Exercise aim
Whenever a line of the data below holds the string "naranja", copy that line.

Object correspondence data
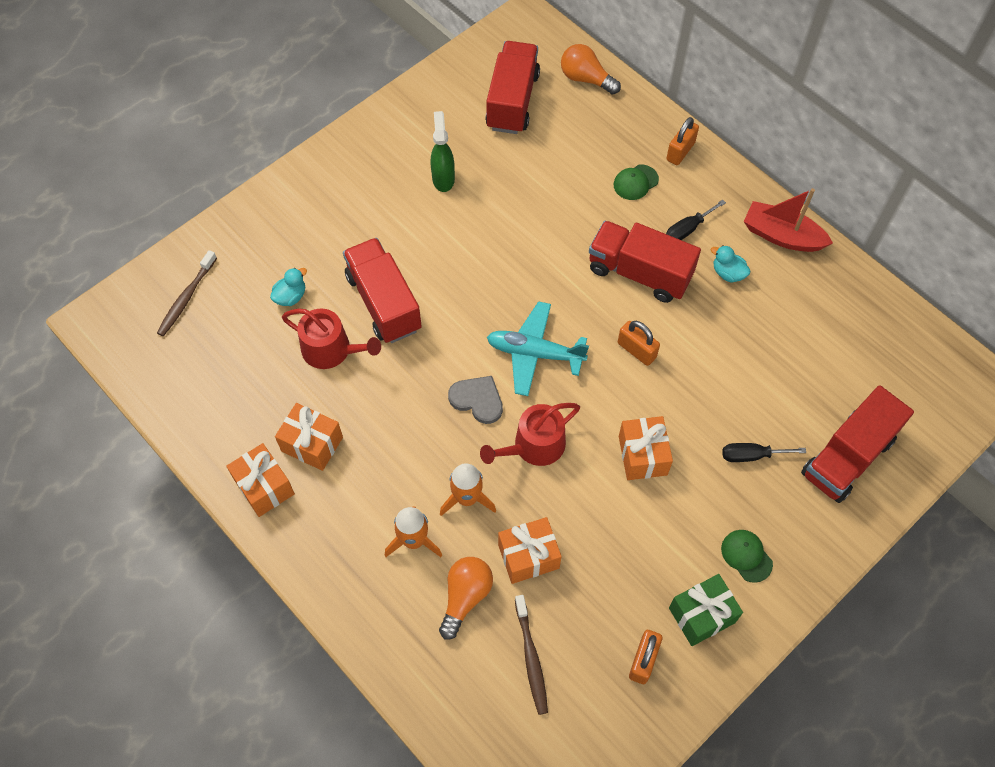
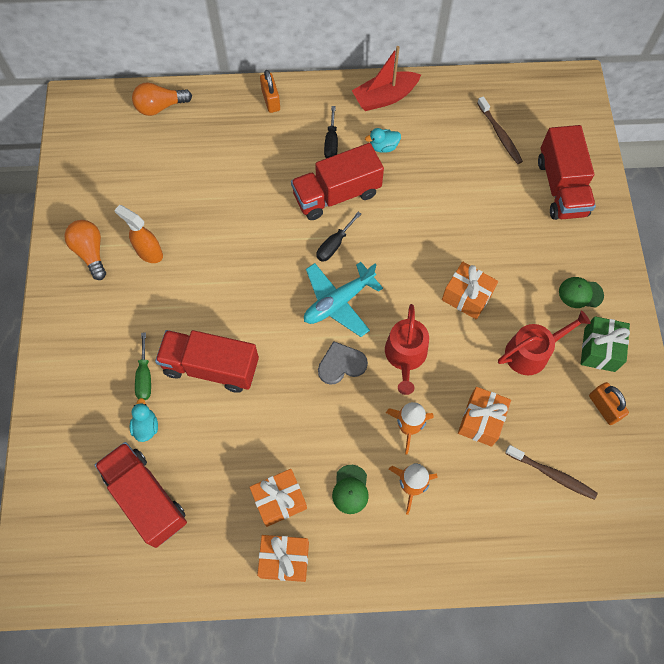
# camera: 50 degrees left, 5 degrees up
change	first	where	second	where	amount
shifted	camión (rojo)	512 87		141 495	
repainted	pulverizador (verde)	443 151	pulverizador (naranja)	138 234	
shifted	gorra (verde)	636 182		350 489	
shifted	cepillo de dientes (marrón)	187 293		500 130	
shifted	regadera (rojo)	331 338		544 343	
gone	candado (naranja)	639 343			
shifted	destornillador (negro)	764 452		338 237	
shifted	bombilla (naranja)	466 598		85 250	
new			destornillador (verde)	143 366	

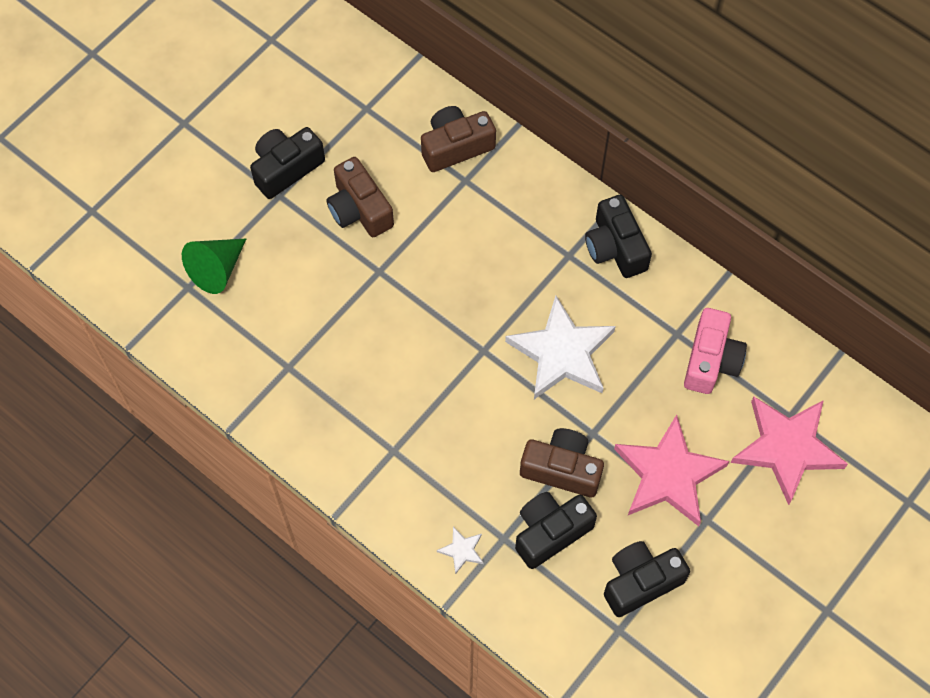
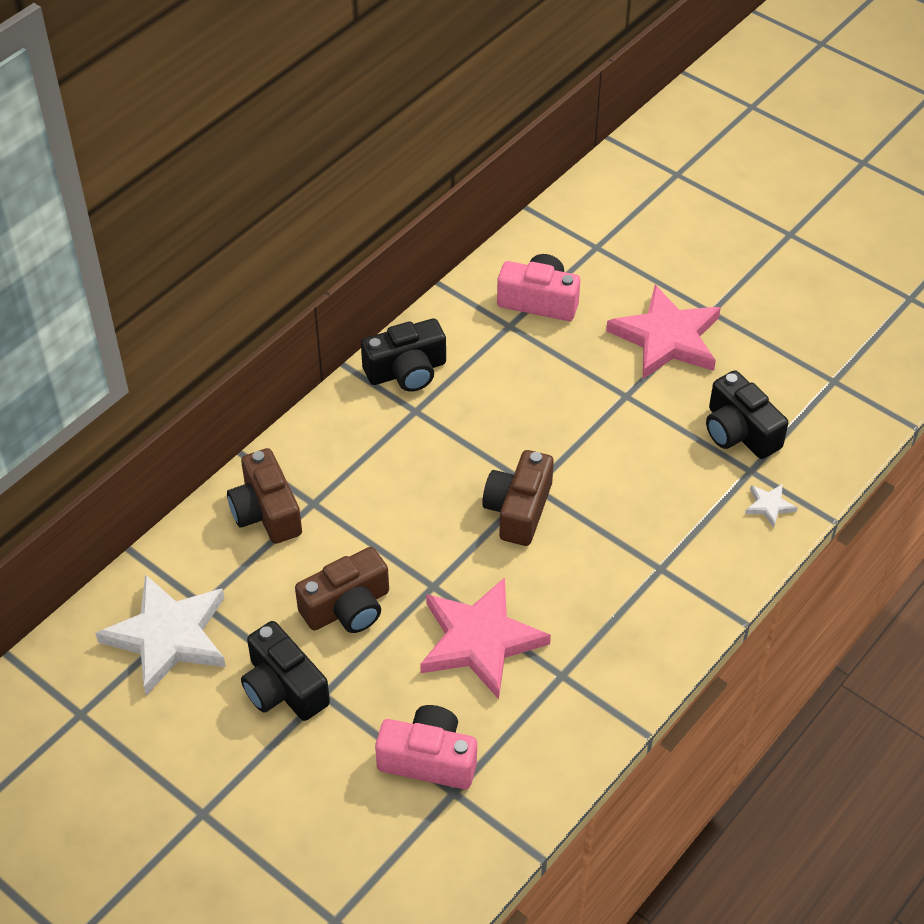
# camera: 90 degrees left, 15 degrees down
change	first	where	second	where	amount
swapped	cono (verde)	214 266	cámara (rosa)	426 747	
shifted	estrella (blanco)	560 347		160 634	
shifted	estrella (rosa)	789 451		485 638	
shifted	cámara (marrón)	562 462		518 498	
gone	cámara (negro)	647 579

Exercise answer
repainted	pulverizador (verde)	443 151	pulverizador (naranja)	138 234	
gone	candado (naranja)	639 343			
shifted	bombilla (naranja)	466 598		85 250	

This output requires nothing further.